▸ **EXERCISE DETAILS**
Reproduce, from the line containing "(157, 244) = (268, 433): green" to the last line of the material, every line exactly.

▸ **GIVEN MATERIAL**
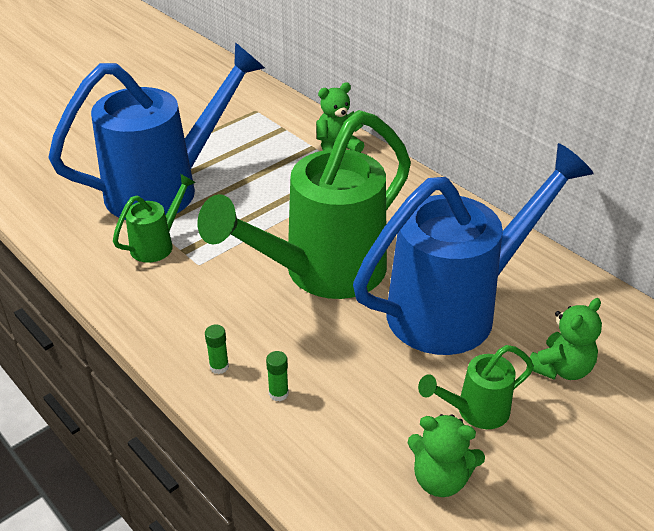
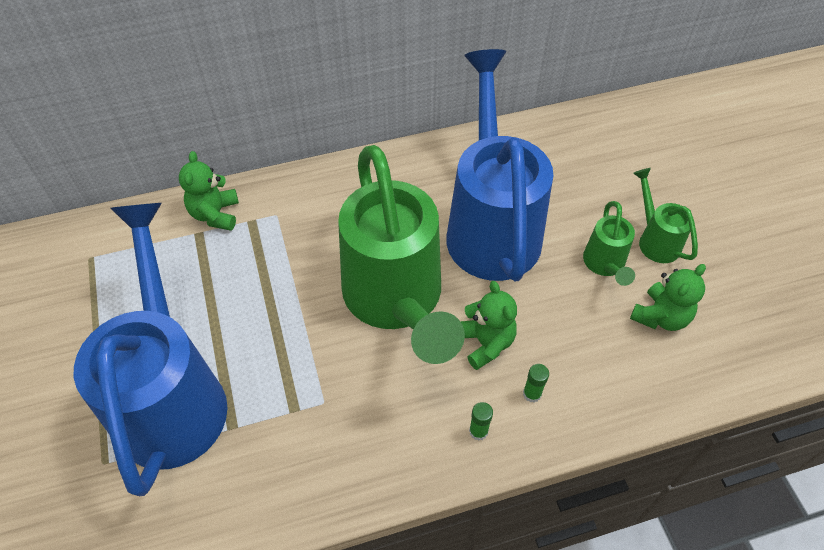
camera: 65 degrees left, 15 degrees up
(157, 244) = (268, 433): green watering can -> green watering can (655, 240)
(561, 368) = (584, 194): green teddy bear -> green teddy bear (485, 343)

▸ **RESPONSE BOX**
(157, 244) = (268, 433): green watering can -> green watering can (655, 240)
(561, 368) = (584, 194): green teddy bear -> green teddy bear (485, 343)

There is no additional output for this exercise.